## What this task involves
Search the material below for the string "none". Return every line that holds it.

## Data extract
------------------------------------------------------------
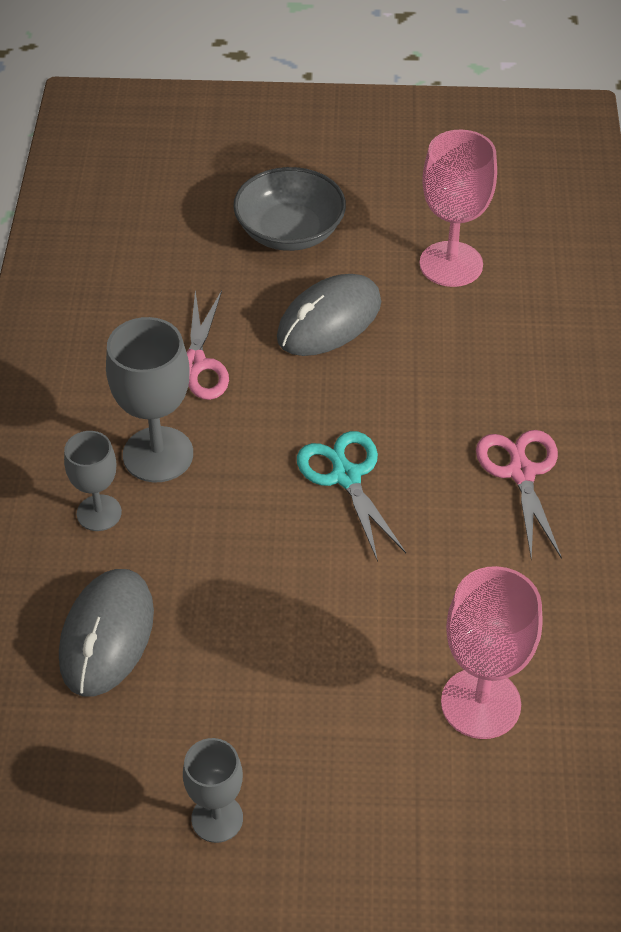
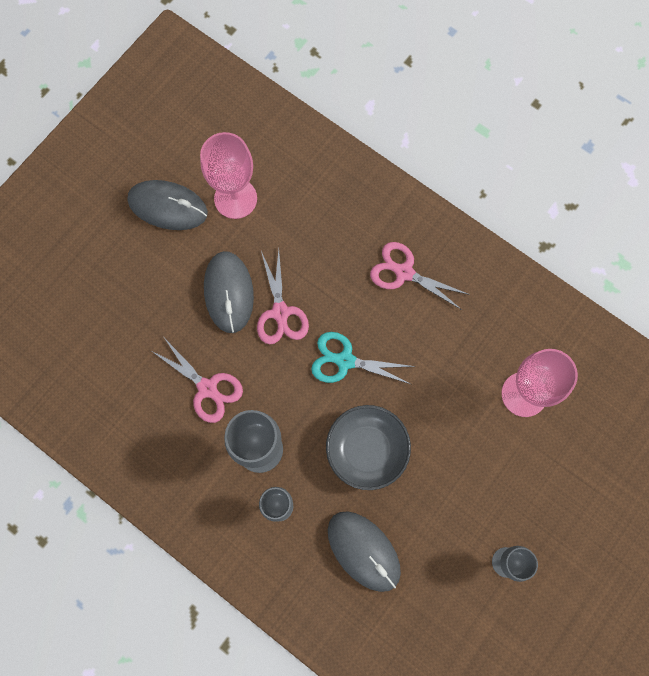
camera: 55 degrees left, 25 degrees up
(290, 231) = (142, 266): grey bowl -> grey bowl (367, 450)
(349, 380) = (280, 312): none -> pink scissors
(381, 214) = (168, 206): none -> grey mouse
------------------------------------------------------------
## Answer section
(349, 380) = (280, 312): none -> pink scissors
(381, 214) = (168, 206): none -> grey mouse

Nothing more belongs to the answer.